Exercise objective
Please copy the leading lines of the entries below exactly, concluding with the line in which "green rocket: 8 -> 5" occurs.

Record excerpts Start Marker

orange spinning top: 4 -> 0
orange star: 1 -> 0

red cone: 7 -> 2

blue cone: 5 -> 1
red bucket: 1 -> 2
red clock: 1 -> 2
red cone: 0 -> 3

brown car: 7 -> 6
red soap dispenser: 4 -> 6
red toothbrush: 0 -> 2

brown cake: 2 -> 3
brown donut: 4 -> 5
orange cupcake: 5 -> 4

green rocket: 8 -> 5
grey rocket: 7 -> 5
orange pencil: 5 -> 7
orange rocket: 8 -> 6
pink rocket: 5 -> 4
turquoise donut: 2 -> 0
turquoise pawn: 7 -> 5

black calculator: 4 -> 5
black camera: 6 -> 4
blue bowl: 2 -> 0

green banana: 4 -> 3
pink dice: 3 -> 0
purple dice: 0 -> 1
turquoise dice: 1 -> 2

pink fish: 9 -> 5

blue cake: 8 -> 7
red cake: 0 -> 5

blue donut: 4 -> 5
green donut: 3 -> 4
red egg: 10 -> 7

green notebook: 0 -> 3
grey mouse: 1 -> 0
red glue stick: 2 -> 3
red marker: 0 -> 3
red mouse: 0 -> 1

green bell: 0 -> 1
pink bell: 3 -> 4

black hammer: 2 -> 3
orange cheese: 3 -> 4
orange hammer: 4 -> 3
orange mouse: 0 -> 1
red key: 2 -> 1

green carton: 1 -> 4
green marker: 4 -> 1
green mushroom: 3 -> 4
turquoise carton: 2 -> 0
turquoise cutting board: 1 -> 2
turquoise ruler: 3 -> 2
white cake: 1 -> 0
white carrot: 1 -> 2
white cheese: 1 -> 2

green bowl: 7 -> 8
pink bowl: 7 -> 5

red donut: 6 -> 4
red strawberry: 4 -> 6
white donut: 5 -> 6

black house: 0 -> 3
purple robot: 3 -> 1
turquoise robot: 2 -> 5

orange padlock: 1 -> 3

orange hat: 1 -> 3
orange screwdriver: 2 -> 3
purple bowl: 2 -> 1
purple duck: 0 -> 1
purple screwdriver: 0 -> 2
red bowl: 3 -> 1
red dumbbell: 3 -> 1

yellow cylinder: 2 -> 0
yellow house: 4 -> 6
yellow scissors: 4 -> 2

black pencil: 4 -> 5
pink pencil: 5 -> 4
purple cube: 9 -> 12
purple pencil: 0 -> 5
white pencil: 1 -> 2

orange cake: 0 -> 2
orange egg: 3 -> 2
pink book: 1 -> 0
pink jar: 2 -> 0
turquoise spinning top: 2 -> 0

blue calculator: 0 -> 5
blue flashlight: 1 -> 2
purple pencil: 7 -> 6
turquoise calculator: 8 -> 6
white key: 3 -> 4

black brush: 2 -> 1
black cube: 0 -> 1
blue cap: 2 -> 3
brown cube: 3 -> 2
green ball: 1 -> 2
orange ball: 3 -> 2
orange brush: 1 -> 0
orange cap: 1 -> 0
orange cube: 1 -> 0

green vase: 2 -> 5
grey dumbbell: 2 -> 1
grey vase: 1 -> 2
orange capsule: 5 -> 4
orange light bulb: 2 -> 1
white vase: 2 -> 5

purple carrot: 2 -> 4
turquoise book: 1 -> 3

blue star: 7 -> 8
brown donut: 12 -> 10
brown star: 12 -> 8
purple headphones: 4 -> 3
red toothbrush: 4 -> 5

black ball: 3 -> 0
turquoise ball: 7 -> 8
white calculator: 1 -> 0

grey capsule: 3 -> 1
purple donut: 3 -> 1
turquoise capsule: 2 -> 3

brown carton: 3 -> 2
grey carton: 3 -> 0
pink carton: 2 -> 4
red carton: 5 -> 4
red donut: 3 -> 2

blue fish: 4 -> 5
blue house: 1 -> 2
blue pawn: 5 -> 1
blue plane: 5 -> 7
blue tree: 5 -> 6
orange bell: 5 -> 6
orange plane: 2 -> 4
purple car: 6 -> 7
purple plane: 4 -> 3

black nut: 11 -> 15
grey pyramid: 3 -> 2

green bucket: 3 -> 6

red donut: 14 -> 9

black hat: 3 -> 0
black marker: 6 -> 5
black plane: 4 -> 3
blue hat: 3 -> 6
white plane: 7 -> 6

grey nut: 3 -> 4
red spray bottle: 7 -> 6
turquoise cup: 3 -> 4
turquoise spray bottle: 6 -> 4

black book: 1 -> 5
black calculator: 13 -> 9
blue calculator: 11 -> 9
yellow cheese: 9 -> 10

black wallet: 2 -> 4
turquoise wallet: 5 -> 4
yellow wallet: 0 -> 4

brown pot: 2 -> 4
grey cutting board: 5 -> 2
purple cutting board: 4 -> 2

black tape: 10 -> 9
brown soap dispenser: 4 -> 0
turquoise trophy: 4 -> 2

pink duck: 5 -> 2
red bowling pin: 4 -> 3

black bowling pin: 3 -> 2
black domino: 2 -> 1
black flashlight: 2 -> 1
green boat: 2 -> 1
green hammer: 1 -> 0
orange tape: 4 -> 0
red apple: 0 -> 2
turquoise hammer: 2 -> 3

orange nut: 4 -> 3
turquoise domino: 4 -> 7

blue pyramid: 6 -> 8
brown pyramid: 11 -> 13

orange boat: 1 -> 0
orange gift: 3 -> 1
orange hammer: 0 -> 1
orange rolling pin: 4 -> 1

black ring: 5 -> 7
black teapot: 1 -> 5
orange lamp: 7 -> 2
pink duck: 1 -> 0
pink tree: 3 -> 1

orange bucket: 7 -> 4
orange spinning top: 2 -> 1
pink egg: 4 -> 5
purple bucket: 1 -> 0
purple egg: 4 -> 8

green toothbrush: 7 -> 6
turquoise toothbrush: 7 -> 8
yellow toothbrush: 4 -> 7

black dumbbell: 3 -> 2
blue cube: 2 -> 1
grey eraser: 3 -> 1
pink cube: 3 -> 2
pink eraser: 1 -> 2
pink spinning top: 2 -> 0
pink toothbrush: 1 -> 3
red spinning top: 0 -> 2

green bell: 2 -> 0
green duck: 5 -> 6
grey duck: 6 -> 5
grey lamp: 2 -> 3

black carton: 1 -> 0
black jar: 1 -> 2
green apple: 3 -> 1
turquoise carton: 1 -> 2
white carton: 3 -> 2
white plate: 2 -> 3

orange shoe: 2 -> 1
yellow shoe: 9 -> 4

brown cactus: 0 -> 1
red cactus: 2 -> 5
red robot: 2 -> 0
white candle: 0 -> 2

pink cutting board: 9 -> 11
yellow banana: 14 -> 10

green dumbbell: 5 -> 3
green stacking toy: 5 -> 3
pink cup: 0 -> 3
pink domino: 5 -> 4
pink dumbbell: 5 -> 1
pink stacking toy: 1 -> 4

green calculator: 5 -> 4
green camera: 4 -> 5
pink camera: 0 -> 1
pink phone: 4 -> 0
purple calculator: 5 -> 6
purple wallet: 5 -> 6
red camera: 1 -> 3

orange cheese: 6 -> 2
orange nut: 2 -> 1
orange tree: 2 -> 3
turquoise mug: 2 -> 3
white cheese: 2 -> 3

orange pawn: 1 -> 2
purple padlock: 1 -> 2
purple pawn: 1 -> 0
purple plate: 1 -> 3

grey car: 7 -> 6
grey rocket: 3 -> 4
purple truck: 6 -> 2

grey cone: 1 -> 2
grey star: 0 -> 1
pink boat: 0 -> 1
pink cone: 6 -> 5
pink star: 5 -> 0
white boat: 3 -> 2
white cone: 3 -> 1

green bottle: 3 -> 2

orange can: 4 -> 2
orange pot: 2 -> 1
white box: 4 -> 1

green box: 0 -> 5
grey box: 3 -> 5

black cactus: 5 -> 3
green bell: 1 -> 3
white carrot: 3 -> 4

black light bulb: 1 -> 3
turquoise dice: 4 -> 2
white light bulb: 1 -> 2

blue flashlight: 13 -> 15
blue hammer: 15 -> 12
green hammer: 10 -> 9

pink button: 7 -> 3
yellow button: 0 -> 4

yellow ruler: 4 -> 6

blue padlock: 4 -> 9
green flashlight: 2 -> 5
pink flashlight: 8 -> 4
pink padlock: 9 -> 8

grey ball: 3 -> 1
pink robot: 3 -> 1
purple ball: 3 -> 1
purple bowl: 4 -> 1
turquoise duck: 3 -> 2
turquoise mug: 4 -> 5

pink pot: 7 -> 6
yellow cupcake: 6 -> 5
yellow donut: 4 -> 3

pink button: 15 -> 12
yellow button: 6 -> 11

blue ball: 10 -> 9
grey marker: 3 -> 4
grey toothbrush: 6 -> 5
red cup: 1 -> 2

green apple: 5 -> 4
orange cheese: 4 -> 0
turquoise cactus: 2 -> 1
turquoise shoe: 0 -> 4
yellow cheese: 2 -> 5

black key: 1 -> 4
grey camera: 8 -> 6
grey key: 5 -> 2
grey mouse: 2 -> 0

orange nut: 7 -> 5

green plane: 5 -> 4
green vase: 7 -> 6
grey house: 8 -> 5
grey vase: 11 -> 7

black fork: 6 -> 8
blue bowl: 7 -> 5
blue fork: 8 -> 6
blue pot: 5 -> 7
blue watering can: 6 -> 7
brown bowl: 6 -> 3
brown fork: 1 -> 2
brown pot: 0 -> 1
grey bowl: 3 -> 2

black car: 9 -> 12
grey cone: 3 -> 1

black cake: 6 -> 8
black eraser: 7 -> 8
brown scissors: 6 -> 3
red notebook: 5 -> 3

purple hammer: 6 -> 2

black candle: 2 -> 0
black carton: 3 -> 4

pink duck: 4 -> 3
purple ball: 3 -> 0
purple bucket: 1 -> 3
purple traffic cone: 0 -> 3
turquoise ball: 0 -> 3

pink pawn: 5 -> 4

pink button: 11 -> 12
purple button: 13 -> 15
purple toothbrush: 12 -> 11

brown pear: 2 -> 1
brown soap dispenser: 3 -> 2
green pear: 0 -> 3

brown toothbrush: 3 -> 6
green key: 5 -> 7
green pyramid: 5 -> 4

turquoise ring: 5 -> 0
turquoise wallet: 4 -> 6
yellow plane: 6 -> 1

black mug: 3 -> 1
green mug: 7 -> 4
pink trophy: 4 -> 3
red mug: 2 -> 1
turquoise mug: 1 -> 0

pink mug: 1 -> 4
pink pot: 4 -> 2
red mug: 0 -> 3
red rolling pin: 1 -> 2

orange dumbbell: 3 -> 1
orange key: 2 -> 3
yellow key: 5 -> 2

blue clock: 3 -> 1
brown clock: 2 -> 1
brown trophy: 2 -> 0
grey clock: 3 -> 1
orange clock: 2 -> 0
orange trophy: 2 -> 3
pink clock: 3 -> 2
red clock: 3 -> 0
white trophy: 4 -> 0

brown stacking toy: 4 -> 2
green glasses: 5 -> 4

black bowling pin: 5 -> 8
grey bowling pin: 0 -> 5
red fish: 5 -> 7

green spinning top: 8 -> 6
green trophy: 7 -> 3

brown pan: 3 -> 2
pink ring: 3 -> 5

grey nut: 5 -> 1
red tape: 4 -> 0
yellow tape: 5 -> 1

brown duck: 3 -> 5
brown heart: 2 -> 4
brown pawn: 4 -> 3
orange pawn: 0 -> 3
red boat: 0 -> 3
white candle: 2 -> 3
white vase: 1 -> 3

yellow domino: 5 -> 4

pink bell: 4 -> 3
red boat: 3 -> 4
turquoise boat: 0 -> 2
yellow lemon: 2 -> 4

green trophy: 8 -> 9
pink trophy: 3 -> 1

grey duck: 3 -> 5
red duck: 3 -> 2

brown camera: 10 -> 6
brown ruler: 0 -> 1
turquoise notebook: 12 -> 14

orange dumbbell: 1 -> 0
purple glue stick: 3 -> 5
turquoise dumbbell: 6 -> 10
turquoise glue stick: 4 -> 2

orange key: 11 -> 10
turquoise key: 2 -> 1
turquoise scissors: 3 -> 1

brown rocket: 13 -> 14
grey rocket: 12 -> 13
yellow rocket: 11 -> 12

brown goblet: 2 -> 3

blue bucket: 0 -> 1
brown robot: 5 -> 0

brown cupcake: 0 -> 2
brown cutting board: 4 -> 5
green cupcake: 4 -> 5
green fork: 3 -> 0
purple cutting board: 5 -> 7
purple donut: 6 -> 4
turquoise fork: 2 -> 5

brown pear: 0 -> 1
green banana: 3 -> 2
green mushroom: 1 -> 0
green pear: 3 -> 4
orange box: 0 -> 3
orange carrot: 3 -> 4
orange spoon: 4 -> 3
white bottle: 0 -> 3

Record excerpts End Marker

Expected output
orange spinning top: 4 -> 0
orange star: 1 -> 0

red cone: 7 -> 2

blue cone: 5 -> 1
red bucket: 1 -> 2
red clock: 1 -> 2
red cone: 0 -> 3

brown car: 7 -> 6
red soap dispenser: 4 -> 6
red toothbrush: 0 -> 2

brown cake: 2 -> 3
brown donut: 4 -> 5
orange cupcake: 5 -> 4

green rocket: 8 -> 5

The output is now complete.